▶ What you are asked to do: A stretch of the entries below is to be set down exactly, running from the line with "BAT3: none -> 4.5V (plus +24V, minus AGND)" through the line with "Q102: NMOS (G", both included, and no other line.
BEGIN Given entries
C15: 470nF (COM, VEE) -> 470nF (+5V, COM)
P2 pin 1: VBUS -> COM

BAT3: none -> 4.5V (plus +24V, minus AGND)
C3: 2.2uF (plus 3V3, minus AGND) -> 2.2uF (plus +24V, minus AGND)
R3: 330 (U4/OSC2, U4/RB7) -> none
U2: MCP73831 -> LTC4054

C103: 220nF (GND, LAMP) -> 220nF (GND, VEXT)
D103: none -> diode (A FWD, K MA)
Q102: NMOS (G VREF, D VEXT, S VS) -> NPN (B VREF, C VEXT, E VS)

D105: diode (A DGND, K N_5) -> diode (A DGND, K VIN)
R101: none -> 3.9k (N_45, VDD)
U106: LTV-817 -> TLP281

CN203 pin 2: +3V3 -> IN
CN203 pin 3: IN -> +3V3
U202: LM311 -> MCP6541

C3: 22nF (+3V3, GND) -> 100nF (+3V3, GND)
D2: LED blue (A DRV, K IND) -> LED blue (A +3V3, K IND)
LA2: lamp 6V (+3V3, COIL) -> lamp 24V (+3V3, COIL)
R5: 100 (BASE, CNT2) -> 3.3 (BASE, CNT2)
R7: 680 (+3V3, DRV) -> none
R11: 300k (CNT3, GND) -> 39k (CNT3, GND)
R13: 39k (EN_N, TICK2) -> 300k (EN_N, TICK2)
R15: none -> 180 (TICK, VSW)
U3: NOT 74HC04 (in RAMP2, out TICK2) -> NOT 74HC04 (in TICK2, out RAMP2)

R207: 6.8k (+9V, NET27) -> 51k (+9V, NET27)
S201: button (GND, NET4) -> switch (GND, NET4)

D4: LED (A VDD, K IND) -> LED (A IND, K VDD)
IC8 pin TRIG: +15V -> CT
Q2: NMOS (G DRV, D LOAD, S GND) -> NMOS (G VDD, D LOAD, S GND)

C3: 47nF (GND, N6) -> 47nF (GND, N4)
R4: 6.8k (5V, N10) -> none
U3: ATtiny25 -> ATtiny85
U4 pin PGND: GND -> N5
END Given entries
▶ Exercise result:
BAT3: none -> 4.5V (plus +24V, minus AGND)
C3: 2.2uF (plus 3V3, minus AGND) -> 2.2uF (plus +24V, minus AGND)
R3: 330 (U4/OSC2, U4/RB7) -> none
U2: MCP73831 -> LTC4054

C103: 220nF (GND, LAMP) -> 220nF (GND, VEXT)
D103: none -> diode (A FWD, K MA)
Q102: NMOS (G VREF, D VEXT, S VS) -> NPN (B VREF, C VEXT, E VS)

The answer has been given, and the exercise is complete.